**Task directions**:
Exactly as written, return all the data, leaving its pictures behind.

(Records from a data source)
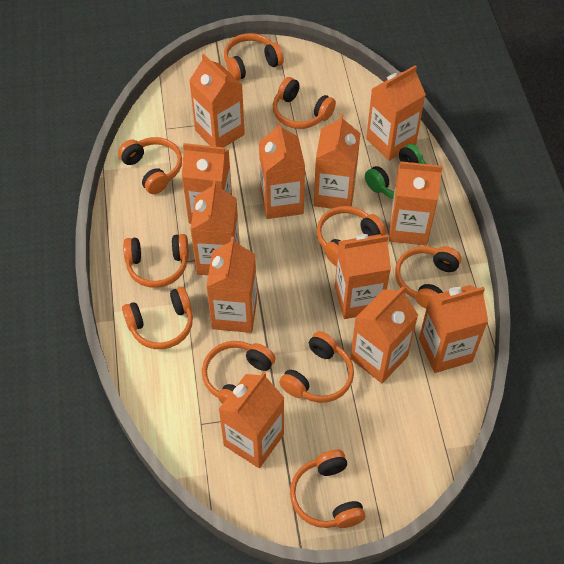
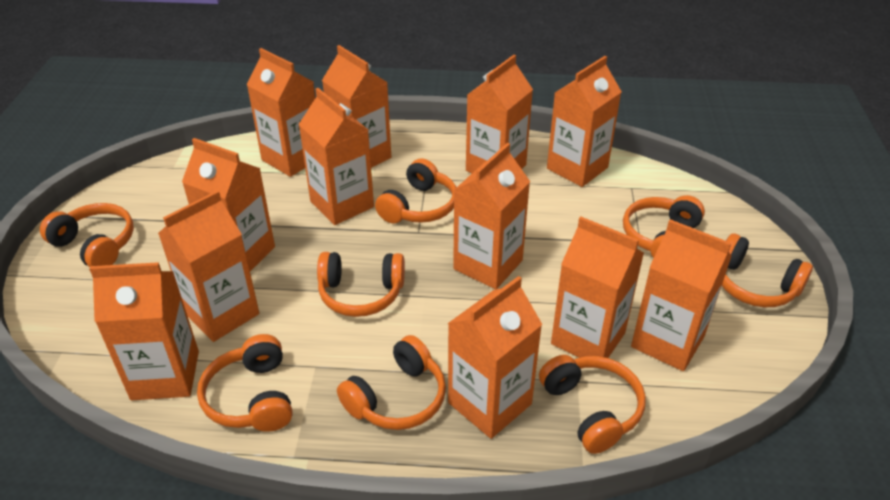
green headphones: 1 -> 0
orange headphones: 10 -> 8

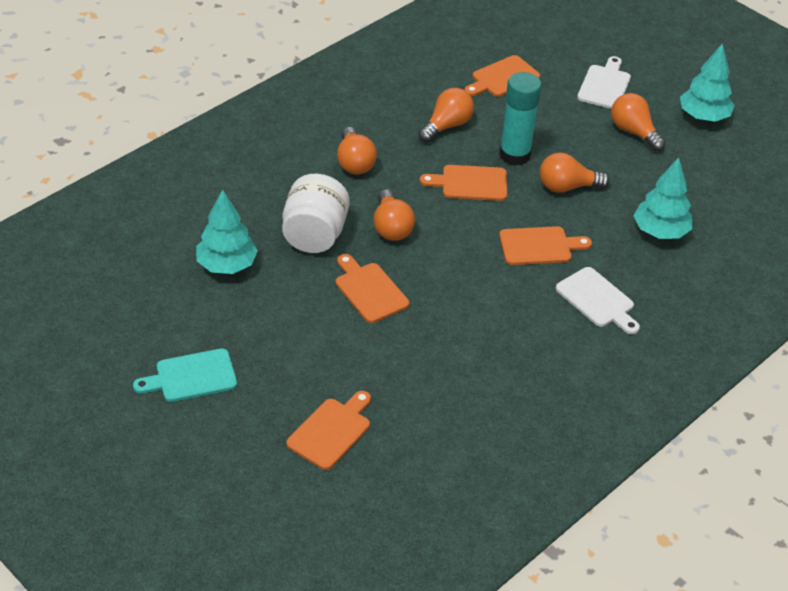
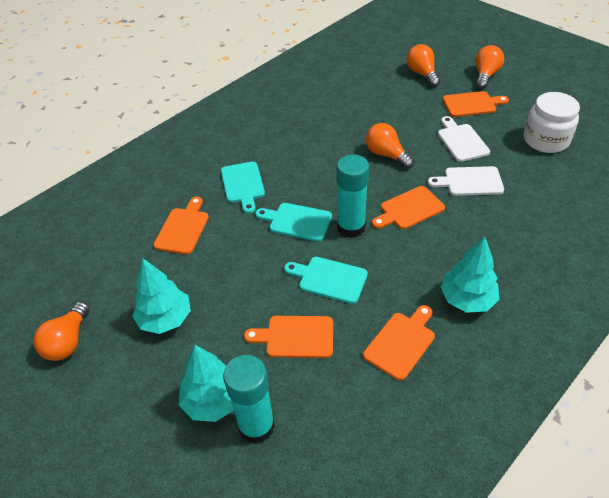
orange light bulb: 5 -> 4
turquoise cutting board: 1 -> 3
turquoise glue stick: 1 -> 2

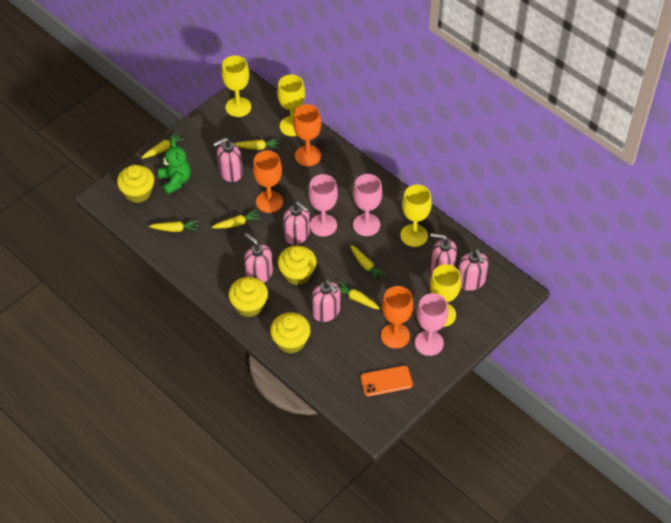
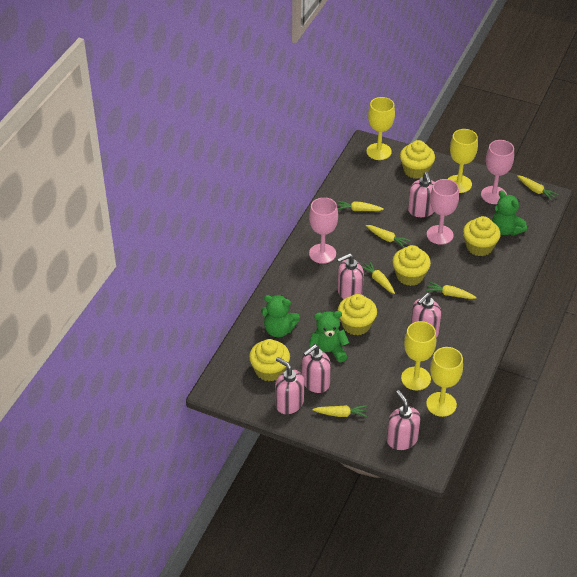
green teddy bear: 1 -> 3
orange goblet: 3 -> 0
orange phone: 1 -> 0
yellow cupcake: 4 -> 5

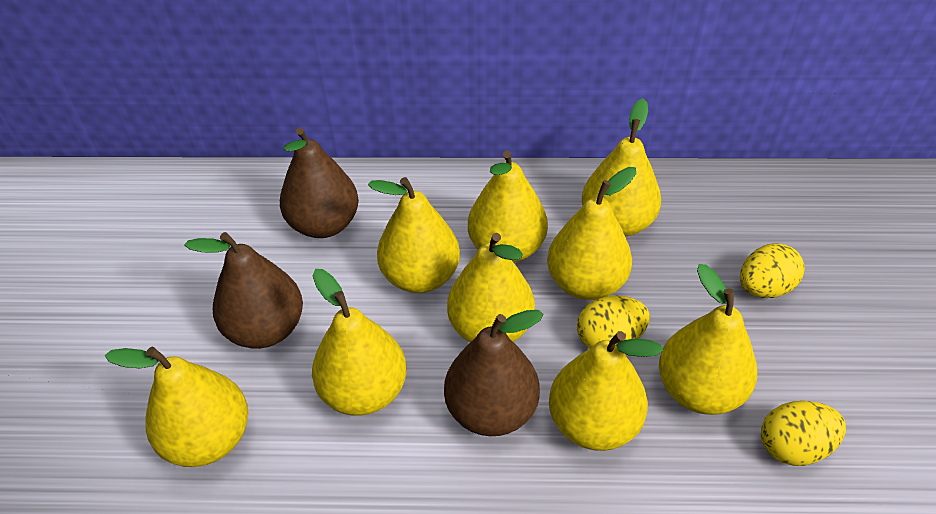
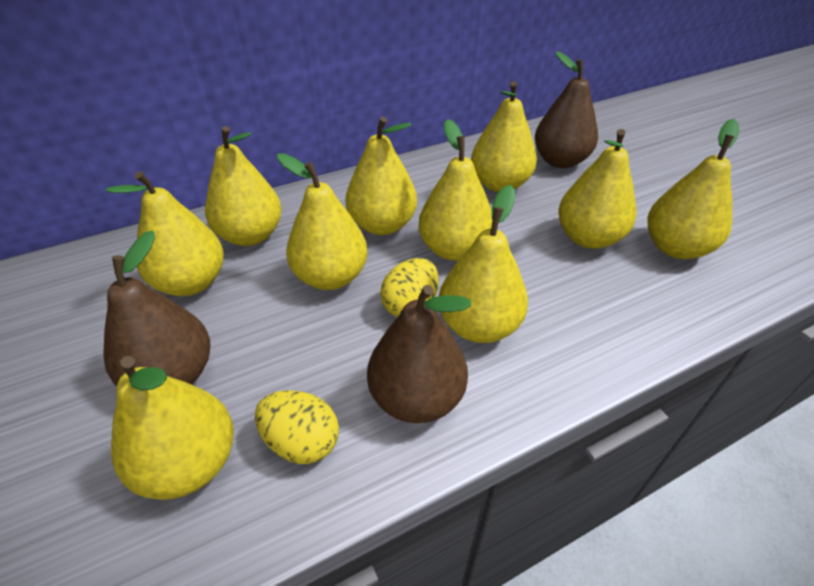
yellow egg: 3 -> 2
yellow pear: 9 -> 10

**Your solution**:
green headphones: 1 -> 0
orange headphones: 10 -> 8

orange light bulb: 5 -> 4
turquoise cutting board: 1 -> 3
turquoise glue stick: 1 -> 2

green teddy bear: 1 -> 3
orange goblet: 3 -> 0
orange phone: 1 -> 0
yellow cupcake: 4 -> 5

yellow egg: 3 -> 2
yellow pear: 9 -> 10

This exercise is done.